- Opening Delimiter -

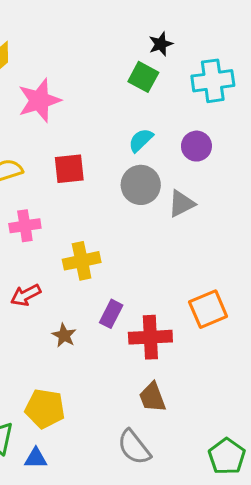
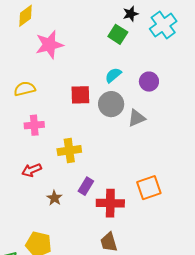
cyan cross: (213, 81) -> (163, 25), moved, turned -32
red square: (69, 169) -> (80, 95), moved

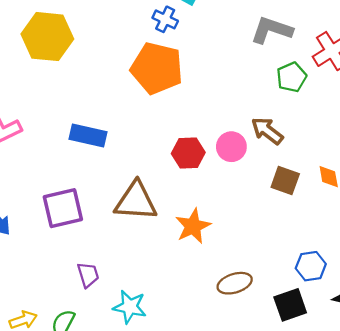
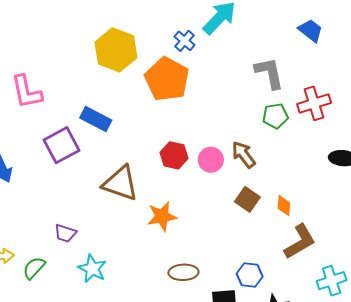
gray L-shape: (272, 30) -> (269, 73), turned 45
yellow hexagon: (47, 37) -> (116, 50), moved
purple square: (63, 208) -> (61, 145), moved, turned -30
purple trapezoid: (88, 275) -> (65, 233), turned 110

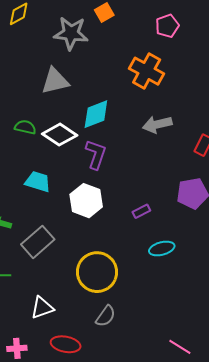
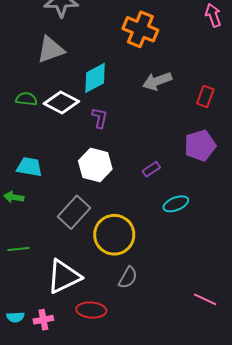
purple L-shape: (96, 154) -> (100, 118), size x0.7
cyan trapezoid: (38, 182) -> (29, 167), moved
gray rectangle: (38, 242) -> (74, 212), moved
white triangle: (42, 308) -> (64, 276), size x1.5

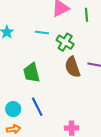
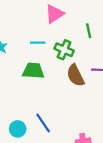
green line: (87, 15) -> (89, 31), moved
green trapezoid: (32, 73) -> (33, 71), moved, turned 115

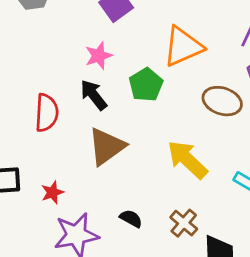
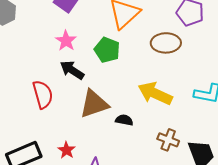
brown triangle: (107, 146) -> (94, 104), turned 36
black semicircle: (131, 219) -> (124, 120), moved

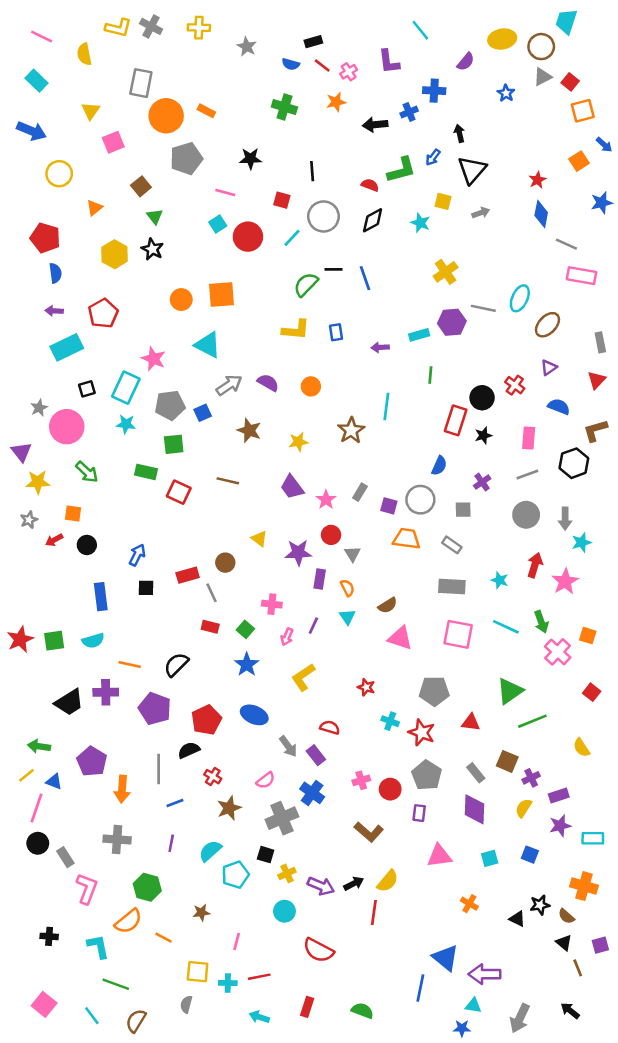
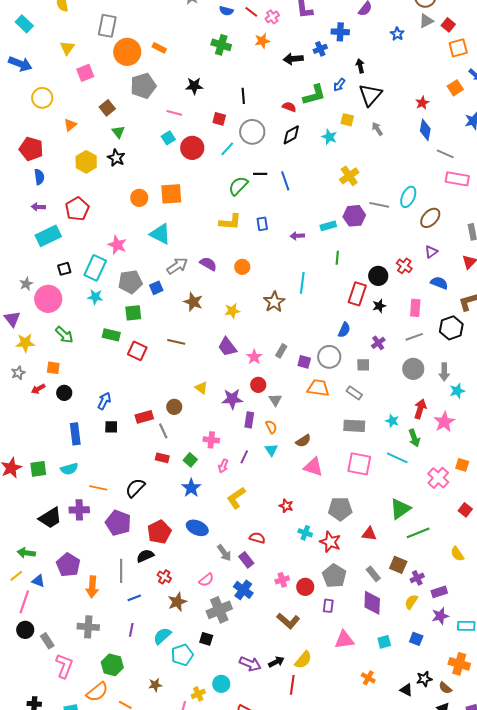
gray arrow: (481, 213) -> (377, 129), turned -104
green arrow: (541, 622) -> (414, 438), moved
yellow cross: (287, 873) -> (198, 694), moved

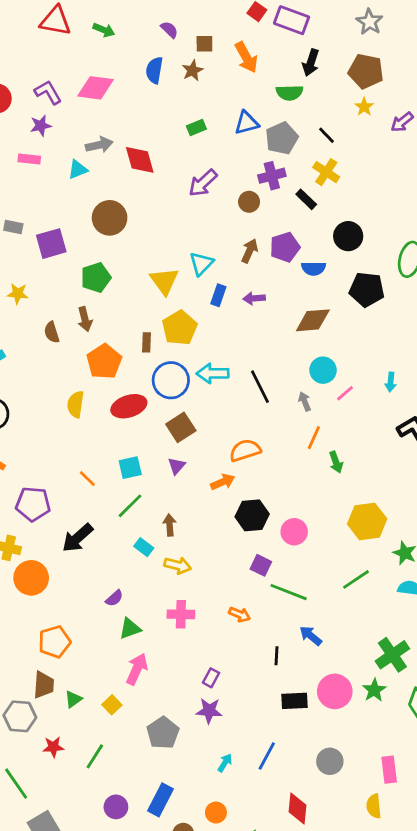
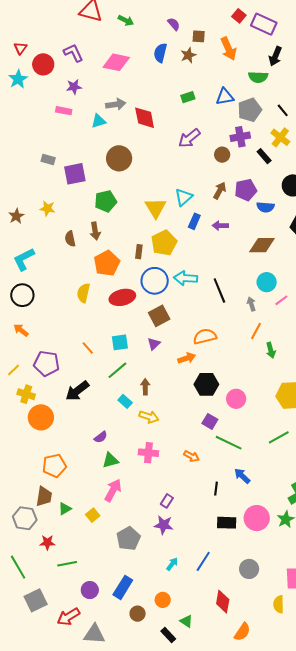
purple L-shape: (48, 92) -> (73, 53), moved
green line: (95, 756) -> (67, 564), moved, turned 42

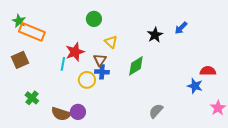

- Closing Delimiter -

_How to complete this task_
The required answer is every line from the one containing "green arrow: (541, 622) -> (414, 438), moved" through the last line of the entries, restated word for word and with no pictures.

_Result below_
green arrow: (541, 622) -> (414, 438), moved
yellow cross: (287, 873) -> (198, 694), moved

purple L-shape: (48, 92) -> (73, 53), moved
green line: (95, 756) -> (67, 564), moved, turned 42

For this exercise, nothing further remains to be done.